[Opening Data for this exercise section]

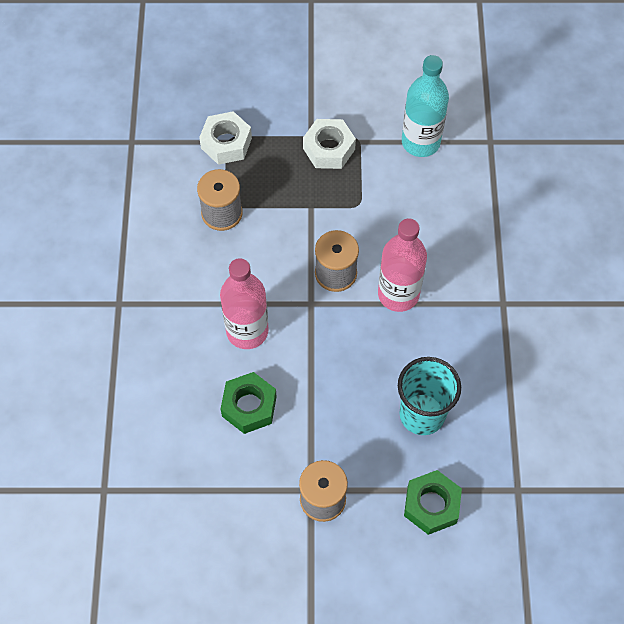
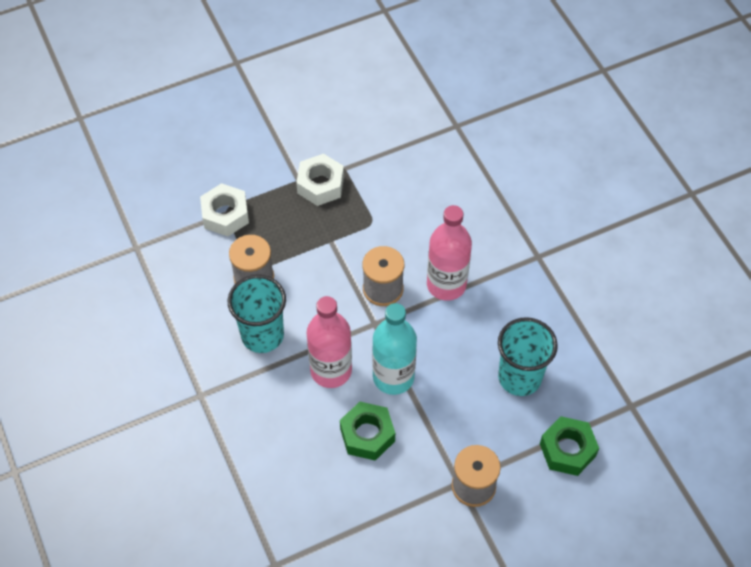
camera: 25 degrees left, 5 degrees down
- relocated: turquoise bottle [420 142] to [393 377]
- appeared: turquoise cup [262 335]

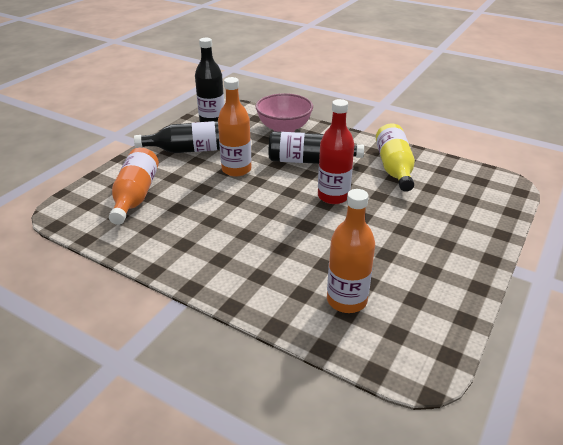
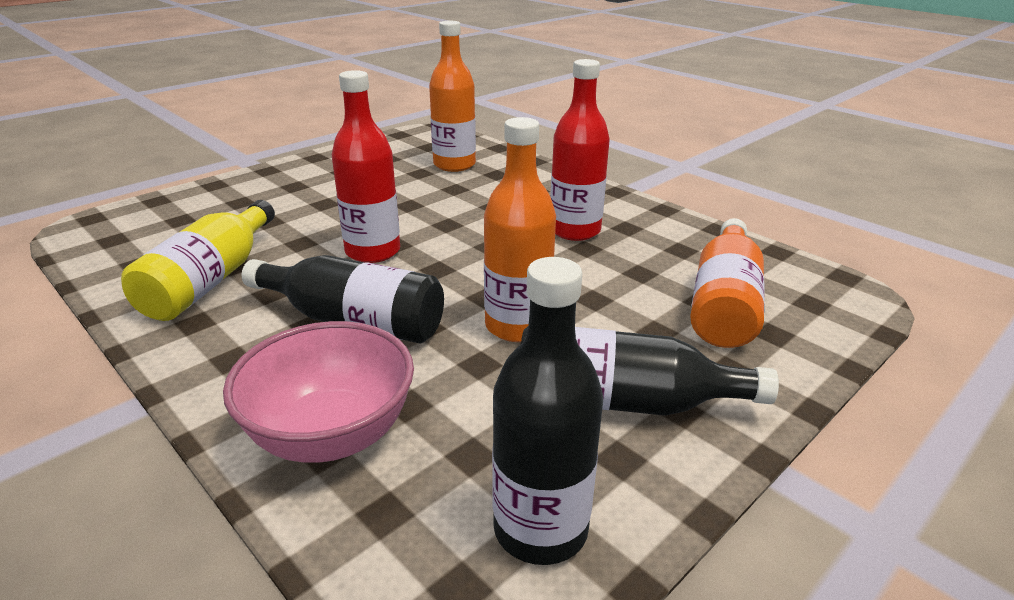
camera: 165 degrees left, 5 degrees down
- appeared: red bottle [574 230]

[Closing Data for this exercise section]

Work order |
Here the lines from the one with "- appeared: turquoise cup [262 335]" through the last line of the data above need to be repeated exactly, both included, and any picture omitted.

Response for this exercise |
- appeared: turquoise cup [262 335]

camera: 165 degrees left, 5 degrees down
- appeared: red bottle [574 230]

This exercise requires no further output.